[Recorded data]
<<<<

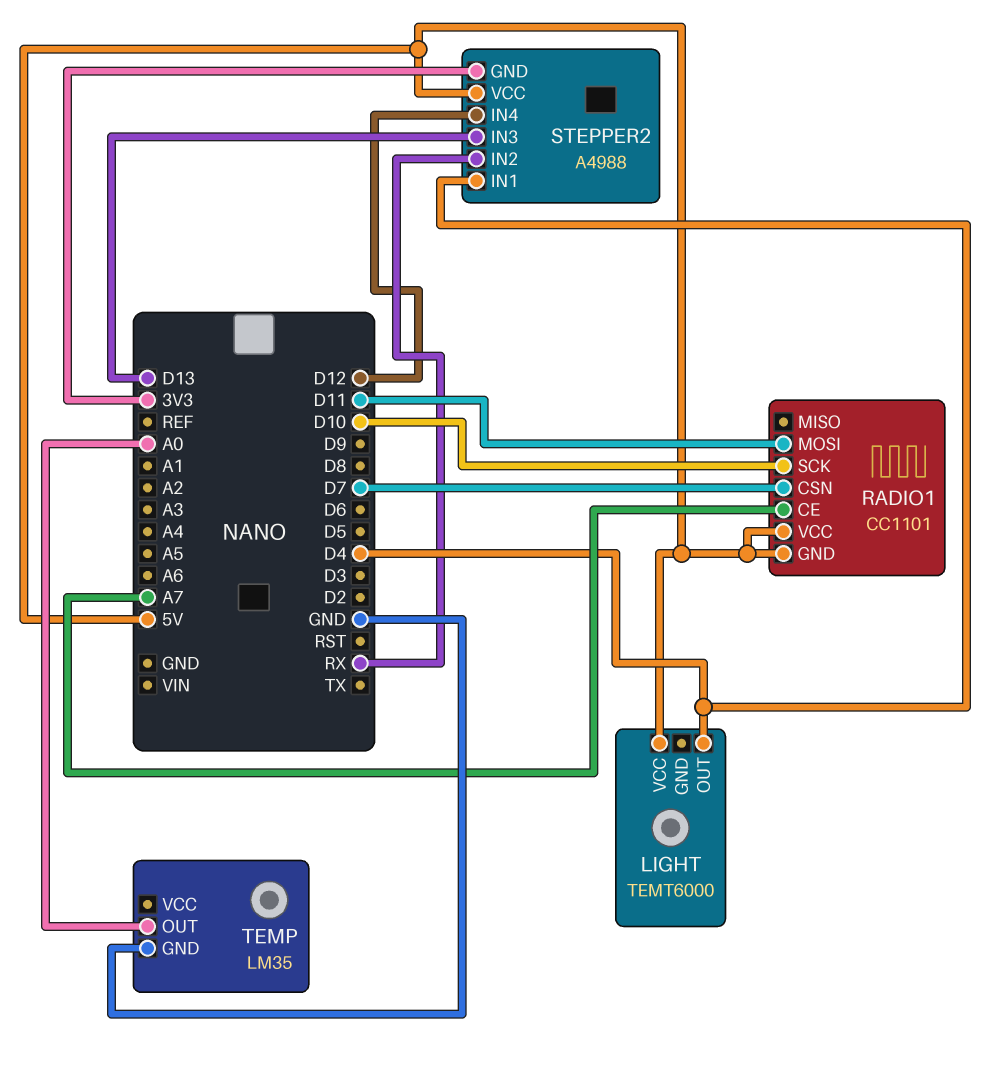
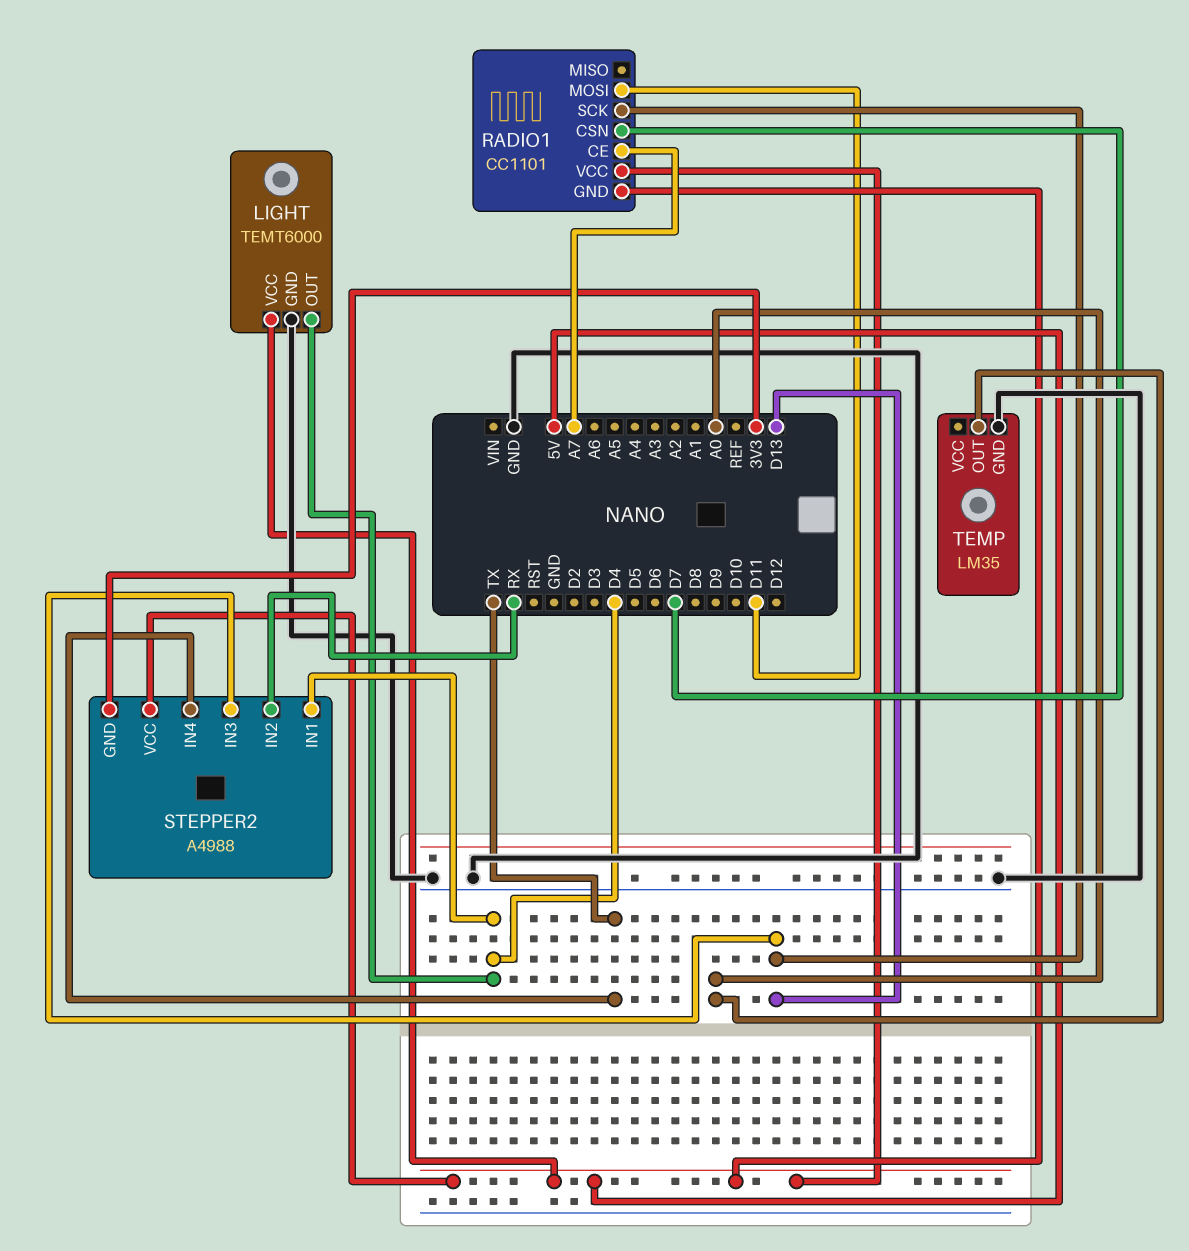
LIGHT pin GND: none -> GND
RADIO1 pin SCK: D10 -> D13
STEPPER2 pin IN4: D12 -> TX

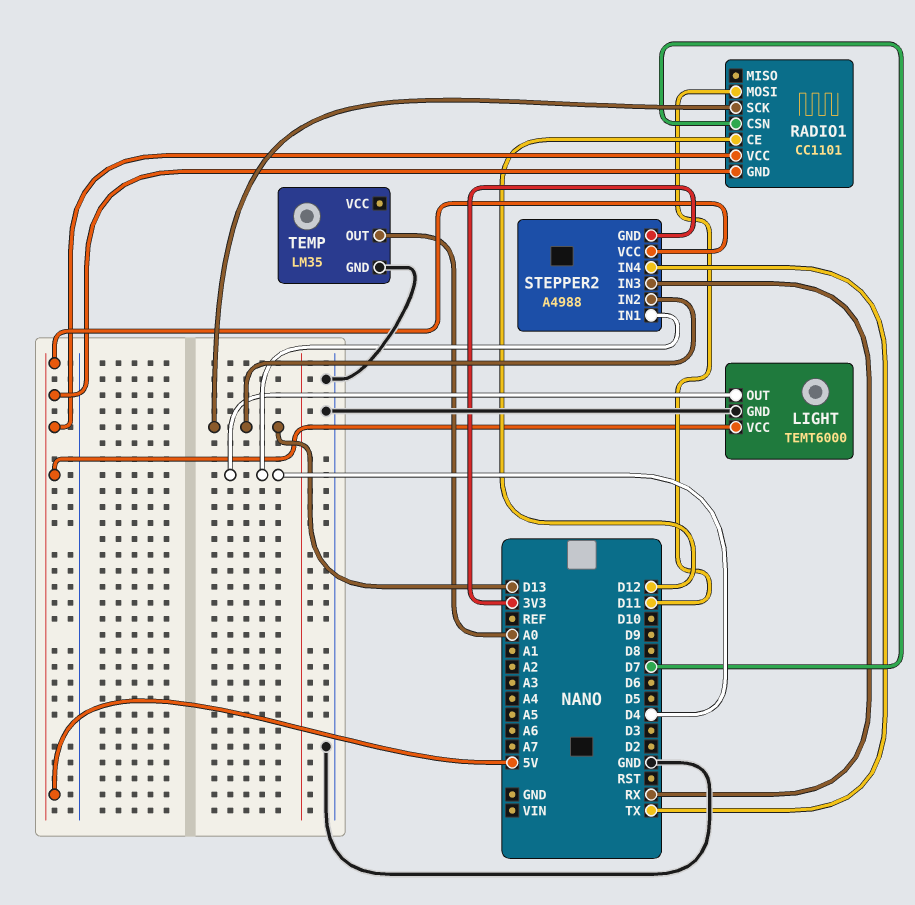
RADIO1 pin CE: A7 -> D12
STEPPER2 pin IN2: RX -> D13
STEPPER2 pin IN3: D13 -> RX

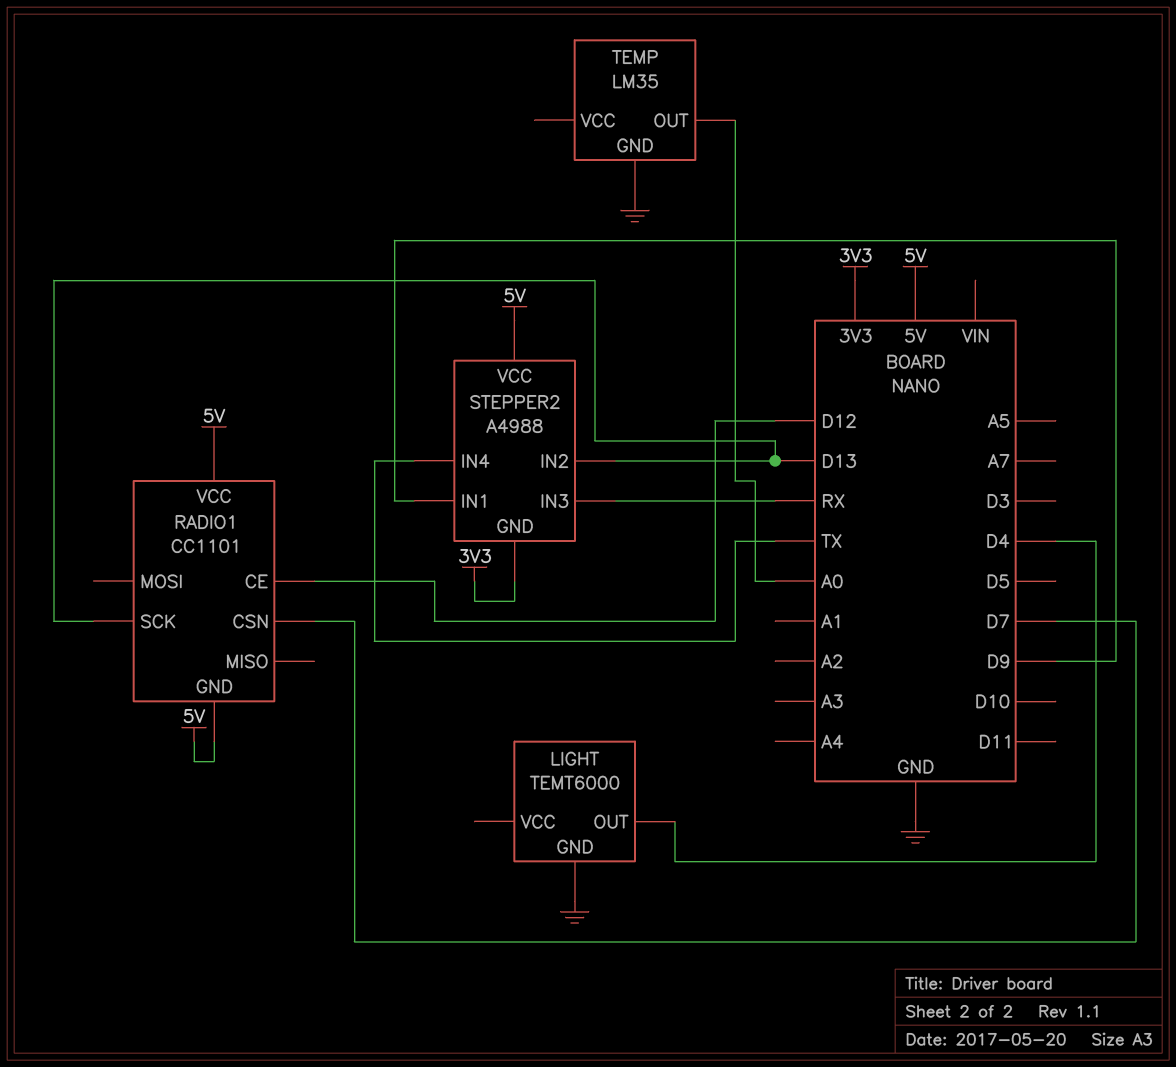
LIGHT pin VCC: 5V -> none
RADIO1 pin MOSI: D11 -> none
STEPPER2 pin IN1: D4 -> D9

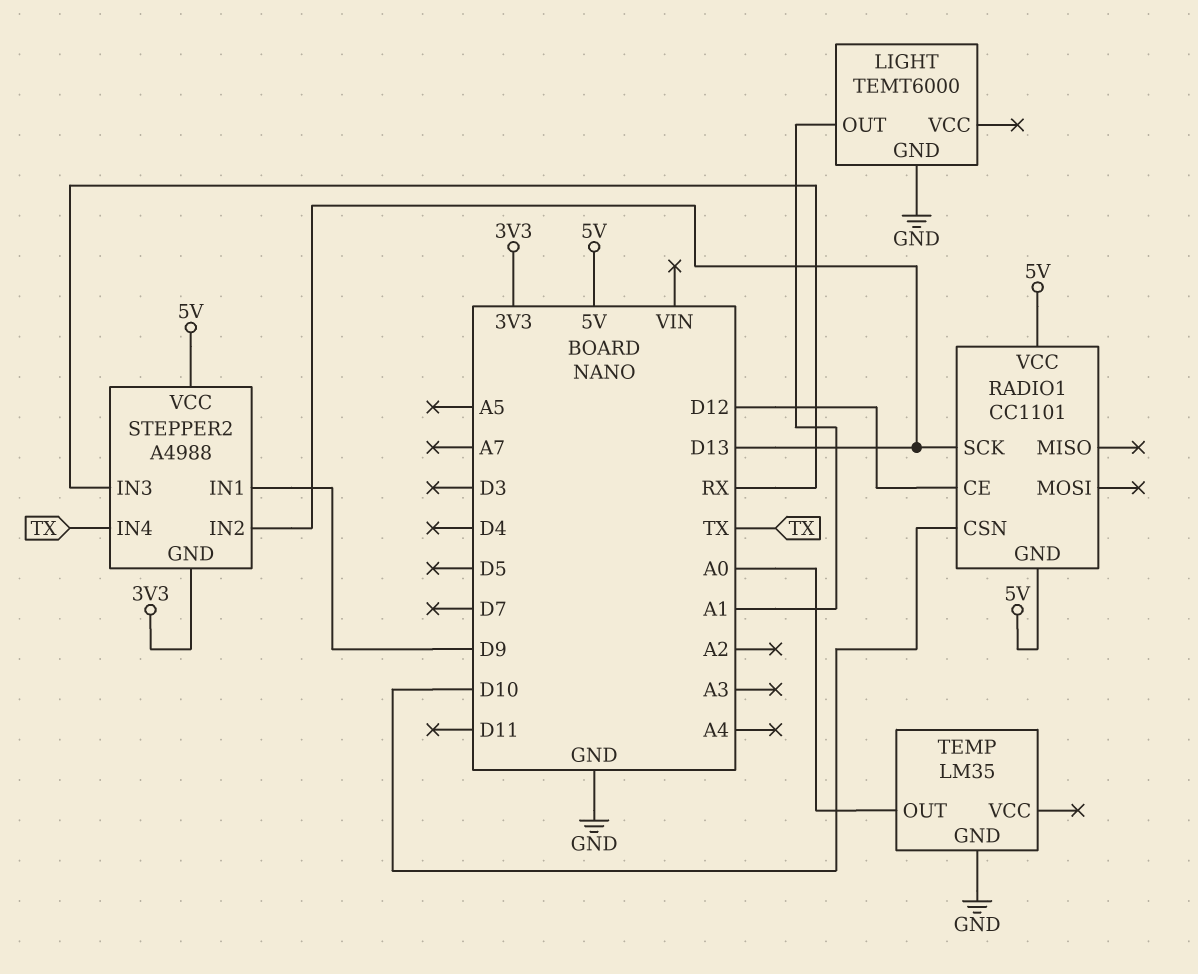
LIGHT pin OUT: D4 -> A1
RADIO1 pin CSN: D7 -> D10

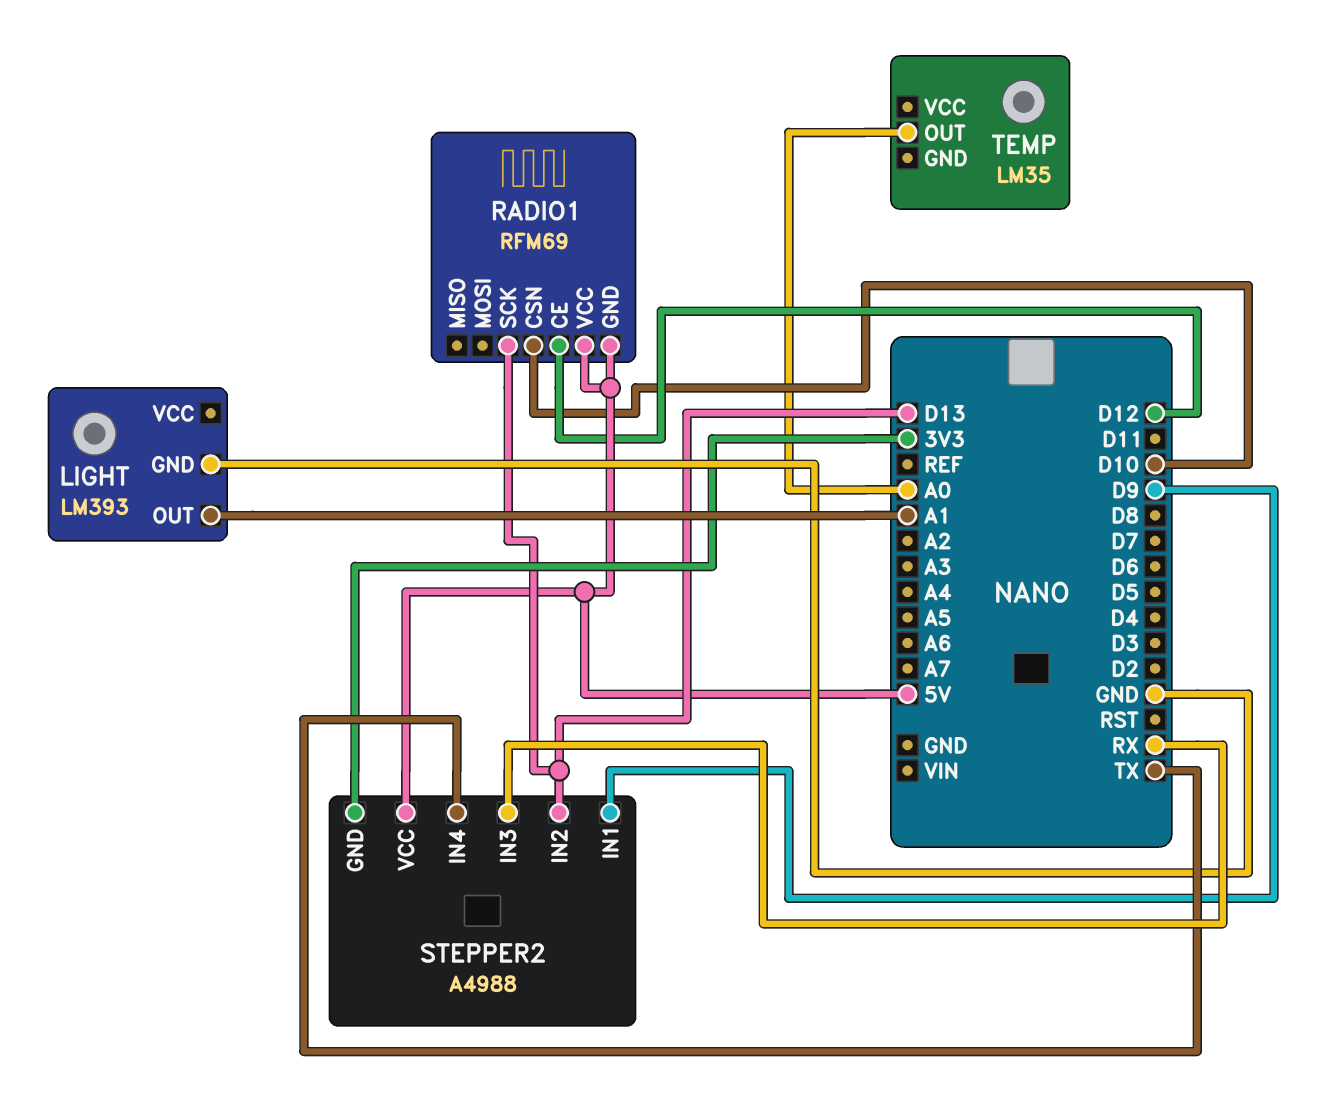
LIGHT: TEMT6000 -> LM393
RADIO1: CC1101 -> RFM69
TEMP pin GND: GND -> none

>>>>

Identify each line in the records above that contains the word "LIGHT", and copy it out in full.

LIGHT pin GND: none -> GND
LIGHT pin VCC: 5V -> none
LIGHT pin OUT: D4 -> A1
LIGHT: TEMT6000 -> LM393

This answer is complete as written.